REQUIRED TASK:
Count the lines in the material below that contain the string "shortInstrumentName", with case counting, and give only the number.

GIVEN ENTRIES:
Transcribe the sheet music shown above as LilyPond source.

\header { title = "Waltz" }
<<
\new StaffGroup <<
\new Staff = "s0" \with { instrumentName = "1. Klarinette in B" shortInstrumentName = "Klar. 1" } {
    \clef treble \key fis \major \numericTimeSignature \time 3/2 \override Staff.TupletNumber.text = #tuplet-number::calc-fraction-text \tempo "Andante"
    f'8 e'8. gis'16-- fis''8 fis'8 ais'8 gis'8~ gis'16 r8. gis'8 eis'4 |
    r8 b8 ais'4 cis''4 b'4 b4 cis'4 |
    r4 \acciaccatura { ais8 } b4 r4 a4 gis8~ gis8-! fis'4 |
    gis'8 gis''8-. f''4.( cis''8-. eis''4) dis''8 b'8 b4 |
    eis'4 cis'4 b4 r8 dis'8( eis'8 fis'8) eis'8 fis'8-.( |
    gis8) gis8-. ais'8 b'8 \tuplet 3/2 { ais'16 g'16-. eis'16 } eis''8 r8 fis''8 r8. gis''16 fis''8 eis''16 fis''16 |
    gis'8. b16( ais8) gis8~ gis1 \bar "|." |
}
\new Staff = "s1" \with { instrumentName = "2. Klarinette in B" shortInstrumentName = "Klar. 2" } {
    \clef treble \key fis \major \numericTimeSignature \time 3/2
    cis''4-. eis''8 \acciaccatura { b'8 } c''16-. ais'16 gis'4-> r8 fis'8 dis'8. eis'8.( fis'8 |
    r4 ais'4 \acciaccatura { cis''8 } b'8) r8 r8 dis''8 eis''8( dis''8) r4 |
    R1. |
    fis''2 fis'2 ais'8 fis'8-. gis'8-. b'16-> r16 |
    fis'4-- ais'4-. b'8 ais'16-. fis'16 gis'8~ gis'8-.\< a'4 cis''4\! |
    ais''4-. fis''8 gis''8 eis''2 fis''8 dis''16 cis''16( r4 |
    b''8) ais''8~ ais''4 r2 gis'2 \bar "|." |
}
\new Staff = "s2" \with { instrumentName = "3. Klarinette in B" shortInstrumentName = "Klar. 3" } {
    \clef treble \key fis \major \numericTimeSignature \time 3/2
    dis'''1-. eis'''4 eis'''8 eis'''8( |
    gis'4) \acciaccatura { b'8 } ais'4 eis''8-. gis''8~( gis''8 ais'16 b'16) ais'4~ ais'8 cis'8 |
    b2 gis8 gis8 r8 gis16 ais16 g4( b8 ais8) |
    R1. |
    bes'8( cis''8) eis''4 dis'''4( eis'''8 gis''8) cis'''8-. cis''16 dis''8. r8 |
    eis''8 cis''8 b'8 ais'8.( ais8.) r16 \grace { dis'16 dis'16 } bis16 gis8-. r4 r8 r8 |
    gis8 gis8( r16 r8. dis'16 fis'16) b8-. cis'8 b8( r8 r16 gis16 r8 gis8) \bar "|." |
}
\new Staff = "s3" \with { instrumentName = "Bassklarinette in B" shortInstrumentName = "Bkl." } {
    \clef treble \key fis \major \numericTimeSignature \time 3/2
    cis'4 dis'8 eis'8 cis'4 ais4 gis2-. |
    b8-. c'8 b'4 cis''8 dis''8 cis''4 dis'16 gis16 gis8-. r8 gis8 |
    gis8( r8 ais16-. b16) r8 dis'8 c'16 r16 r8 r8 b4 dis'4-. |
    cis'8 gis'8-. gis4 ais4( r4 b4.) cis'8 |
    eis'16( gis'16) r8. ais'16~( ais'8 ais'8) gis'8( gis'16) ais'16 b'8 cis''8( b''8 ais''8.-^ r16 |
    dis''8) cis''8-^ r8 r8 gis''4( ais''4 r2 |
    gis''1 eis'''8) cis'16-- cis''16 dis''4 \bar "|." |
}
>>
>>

EXERCISE RESPONSE:
4